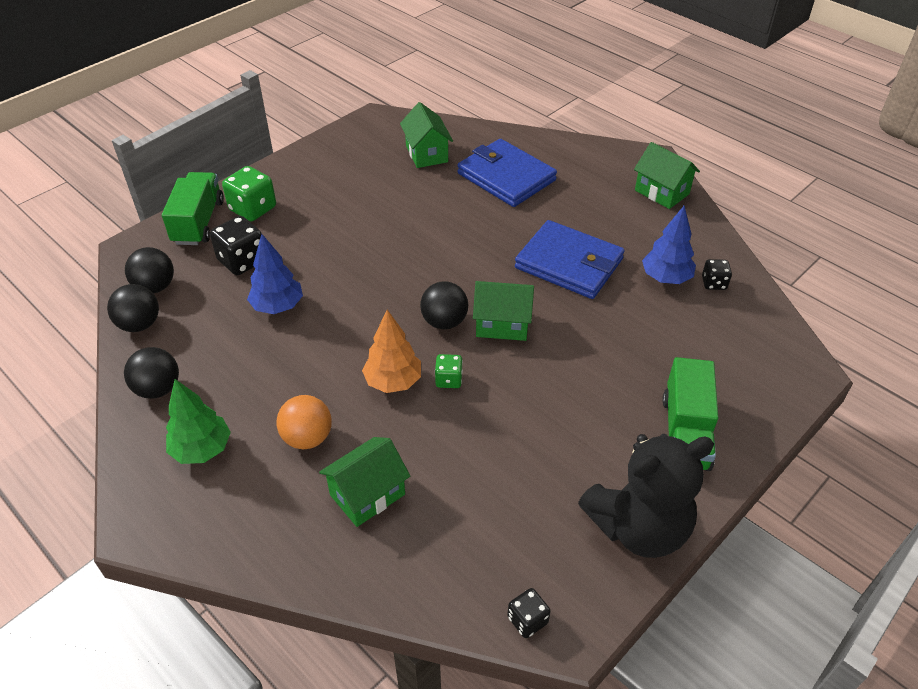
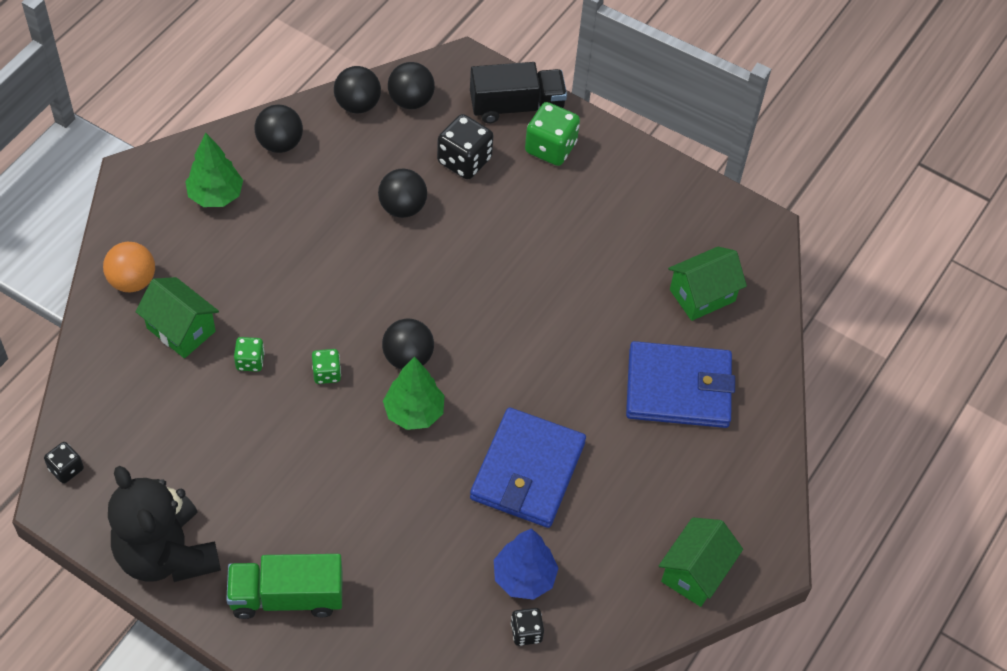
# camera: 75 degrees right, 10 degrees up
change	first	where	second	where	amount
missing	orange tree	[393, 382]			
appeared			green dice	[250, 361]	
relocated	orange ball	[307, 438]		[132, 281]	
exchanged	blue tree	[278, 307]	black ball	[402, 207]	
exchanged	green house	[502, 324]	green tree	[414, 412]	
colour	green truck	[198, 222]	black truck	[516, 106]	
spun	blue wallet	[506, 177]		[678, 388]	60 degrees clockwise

++++++

- Goal of the exercise -
A complete answer reproduces every line of the records in which the word "black" occurs.

- Exercise result -
exchanged	blue tree	[278, 307]	black ball	[402, 207]	
colour	green truck	[198, 222]	black truck	[516, 106]	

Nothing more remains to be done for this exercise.